PROMPT: Begin at the line containing "camera: 175 degrees right, 15 degrees down" in the entries below and end at the line containing "black spool [955,193,997,235]"; transcribe that range exactly and nothing outside it.

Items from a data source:
Start of Block

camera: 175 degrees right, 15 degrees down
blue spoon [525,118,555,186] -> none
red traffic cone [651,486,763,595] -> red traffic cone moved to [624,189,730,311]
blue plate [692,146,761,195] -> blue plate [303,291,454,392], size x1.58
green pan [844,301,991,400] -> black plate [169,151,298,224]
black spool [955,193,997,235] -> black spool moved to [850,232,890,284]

End of Block
Start of Block

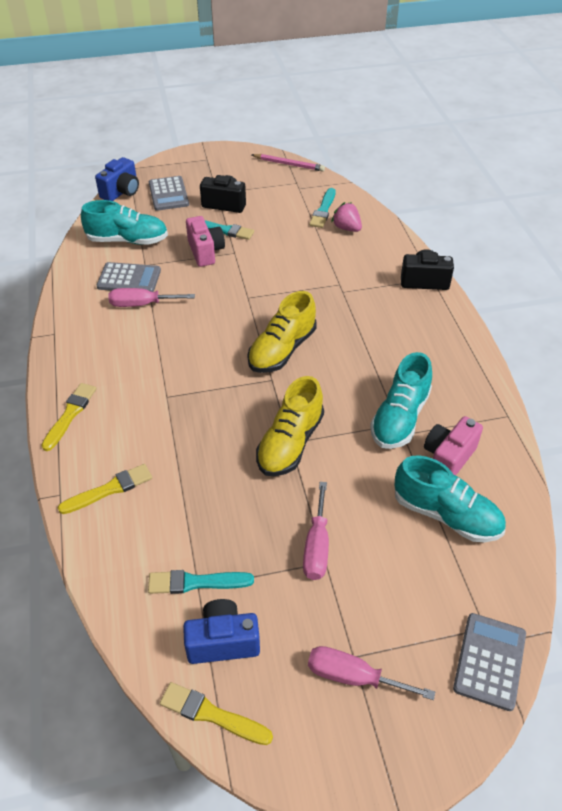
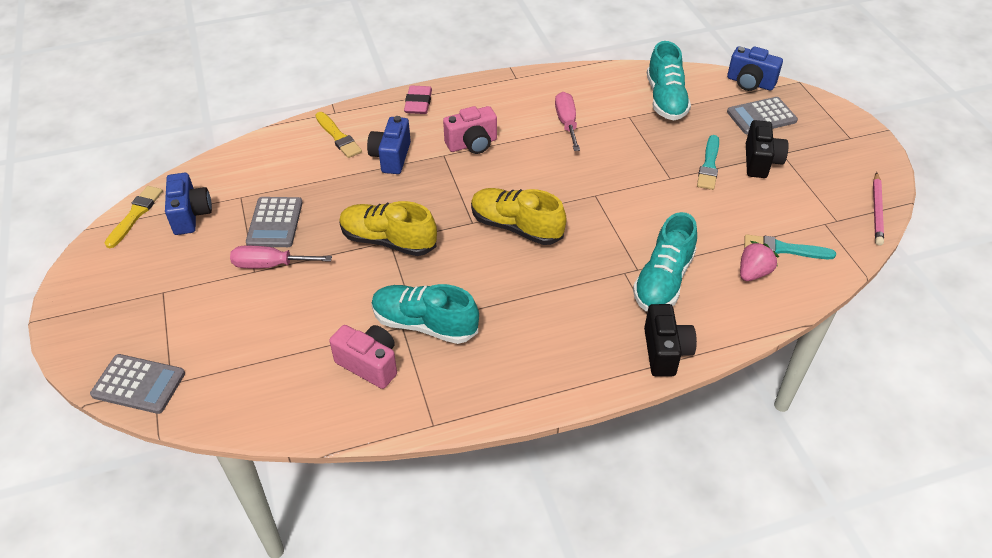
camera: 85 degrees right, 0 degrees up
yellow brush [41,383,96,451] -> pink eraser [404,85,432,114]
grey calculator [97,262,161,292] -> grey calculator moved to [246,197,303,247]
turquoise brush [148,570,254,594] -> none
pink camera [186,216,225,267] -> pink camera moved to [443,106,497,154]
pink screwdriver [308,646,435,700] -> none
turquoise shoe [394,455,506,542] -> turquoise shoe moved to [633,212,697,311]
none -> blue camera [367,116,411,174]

End of Block

RESULT FOR THIS TASK:
camera: 175 degrees right, 15 degrees down
blue spoon [525,118,555,186] -> none
red traffic cone [651,486,763,595] -> red traffic cone moved to [624,189,730,311]
blue plate [692,146,761,195] -> blue plate [303,291,454,392], size x1.58
green pan [844,301,991,400] -> black plate [169,151,298,224]
black spool [955,193,997,235] -> black spool moved to [850,232,890,284]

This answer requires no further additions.